## Stated problem
Identify every line in the entries below that contains the string "tuplet", treating uppercase and lowercase as distinct.

## Task input

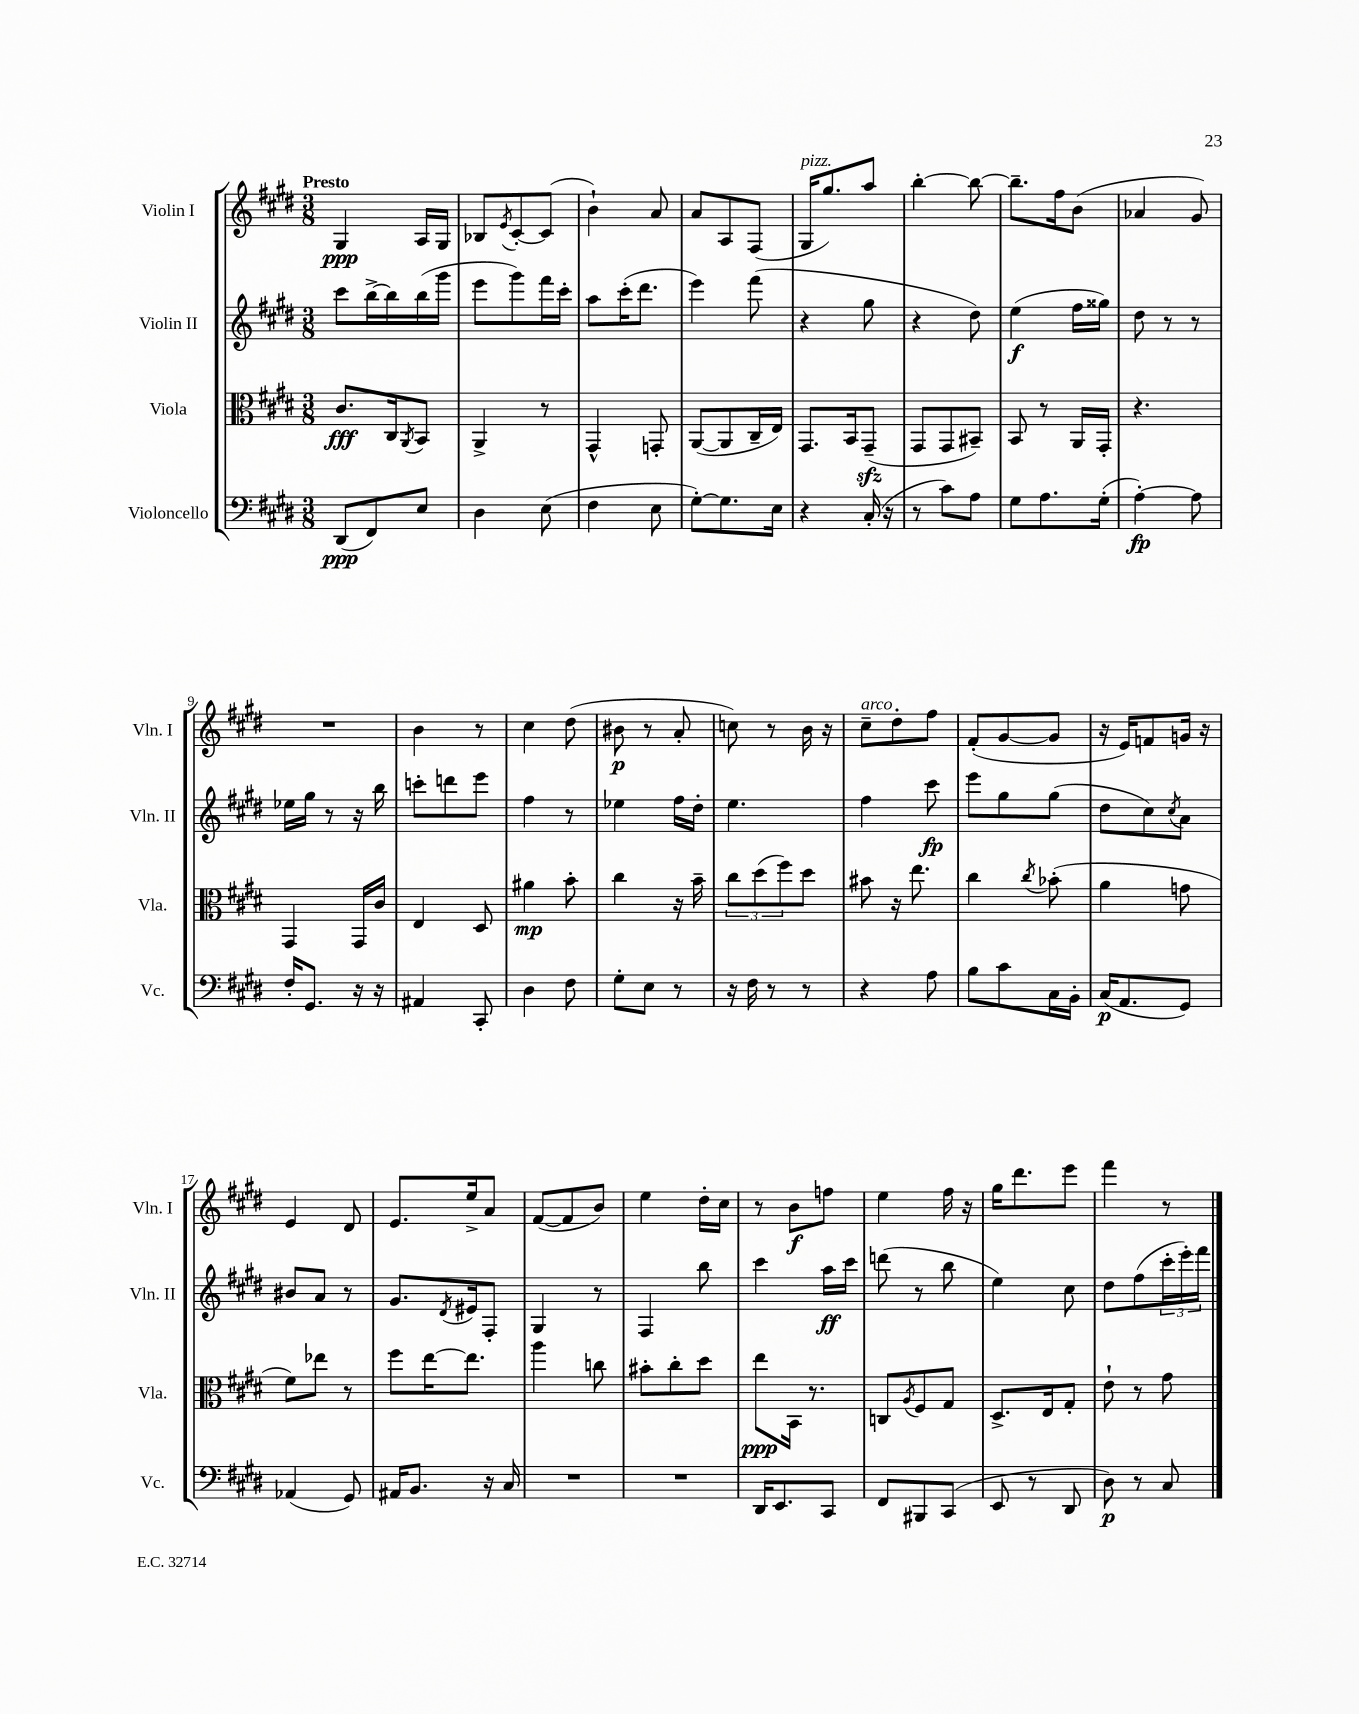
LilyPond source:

<<
\new StaffGroup <<
\new Staff = "s0" \with { instrumentName = "Violin I" shortInstrumentName = "Vln. I" } {
    \clef treble \key e \major \numericTimeSignature \time 3/8 \tempo "Presto"
    gis4\ppp a16 gis16 |
    bes8 \acciaccatura { e'8 } cis'8~-. cis'8( |
    b'4-!) a'8 |
    a'8 a8 fis8( |
    gis16^\markup { \italic "pizz." } gis''8.) a''8 |
    b''4~-. b''8~ |
    b''8.-- fis''16 b'8( |
    aes'4 gis'8) |
    R4. |
    b'4 r8 |
    cis''4 dis''8( |
    bis'8\p r8 a'8-. |
    c''8) r8 b'16 r16 |
    cis''8--^\markup { \italic "arco" } dis''8-. fis''8 |
    fis'8-.( gis'8~ gis'8 |
    r16 e'16) f'8 g'16 r16 |
    e'4 dis'8 |
    e'8. e''16-> a'8 |
    fis'8~( fis'8 b'8) |
    e''4 dis''16-. cis''16 |
    r8 b'8\f f''8 |
    e''4 fis''16 r16 |
    gis''16 dis'''8. e'''8 |
    fis'''4 r8 \bar "|." |
}
\new Staff = "s1" \with { instrumentName = "Violin II" shortInstrumentName = "Vln. II" } {
    \clef treble \key e \major \numericTimeSignature \time 3/8
    cis'''8 b''16~-> b''16 b''16( gis'''16 |
    e'''8 gis'''8) fis'''16 cis'''16-. |
    a''8 cis'''16-.( dis'''8. |
    e'''4) fis'''8( |
    r4 gis''8 |
    r4 dis''8) |
    e''4\f( fis''16 gisis''16) |
    dis''8 r8 r8 |
    ees''16 gis''16 r8 r16 b''16 |
    c'''8-. d'''8 e'''8 |
    fis''4 r8 |
    ees''4 fis''16 dis''16-. |
    e''4. |
    fis''4 cis'''8\fp |
    e'''8 gis''8 gis''8( |
    dis''8 cis''8) \acciaccatura { cis''8 } a'8 |
    bis'8 a'8 r8 |
    gis'8. \acciaccatura { dis'8 } eis'16 fis8-. |
    gis4 r8 |
    fis4 b''8 |
    cis'''4 a''16\ff cis'''16 |
    d'''8( r8 b''8 |
    e''4) cis''8 |
    dis''8 fis''8( \tuplet 3/2 { cis'''16-. e'''16-.) fis'''16 } \bar "|." |
}
\new Staff = "s2" \with { instrumentName = "Viola" shortInstrumentName = "Vla." } {
    \clef alto \key e \major \numericTimeSignature \time 3/8
    cis'8.\fff cis16 \acciaccatura { a,8 } b,8 |
    a,4-> r8 |
    gis,4-^ g,8-. |
    a,8~( a,8 cis16-- e16) |
    gis,8. b,16 gis,8--\sfz( |
    gis,8 gis,8 bis,8--) |
    b,8 r8 a,16 gis,16-. |
    r4. |
    gis,4 gis,16 cis'16 |
    e4 dis8 |
    ais'4\mp b'8-. |
    cis''4 r16 b'16-- |
    \tuplet 3/2 { cis''8 dis''8( fis''8) } dis''8 |
    bis'8 r16 e''8. |
    cis''4 \acciaccatura { cis''8 } bes'8-.( |
    a'4 g'8 |
    fis'8) ees''8 r8 |
    fis''8 e''16~ e''8. |
    a''4 c''8 |
    bis'8-. cis''8-. dis''8 |
    e''8\ppp b,16 r8. |
    c8 \acciaccatura { a8 } fis8 gis8 |
    dis8.-> e16 gis8-. |
    e'8-! r8 gis'8 \bar "|." |
}
\new Staff = "s3" \with { instrumentName = "Violoncello" shortInstrumentName = "Vc." } {
    \clef bass \key e \major \numericTimeSignature \time 3/8
    dis,8\ppp( fis,8) e8 |
    dis4 e8( |
    fis4 e8 |
    gis8~-.) gis8. e16 |
    r4 cis16-.( r16 |
    r8 cis'8) a8 |
    gis8 a8. gis16-.( |
    a4~-.\fp) a8 |
    fis16-. gis,8. r16 r16 |
    ais,4 cis,8-. |
    dis4 fis8 |
    gis8-. e8 r8 |
    r16 fis16 r8 r8 |
    r4 a8 |
    b8 cis'8 cis16 b,16-. |
    cis16\p( a,8. gis,8) |
    aes,4( gis,8) |
    ais,16 b,8. r16 cis16 |
    R4. |
    R4. |
    dis,16 e,8. cis,8 |
    fis,8 bis,,8 cis,8( |
    e,8 r8 dis,8 |
    dis8\p) r8 cis8 \bar "|." |
}
>>
>>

## Answer
    dis''8 fis''8( \tuplet 3/2 { cis'''16-. e'''16-.) fis'''16 } \bar "|." |
    \tuplet 3/2 { cis''8 dis''8( fis''8) } dis''8 |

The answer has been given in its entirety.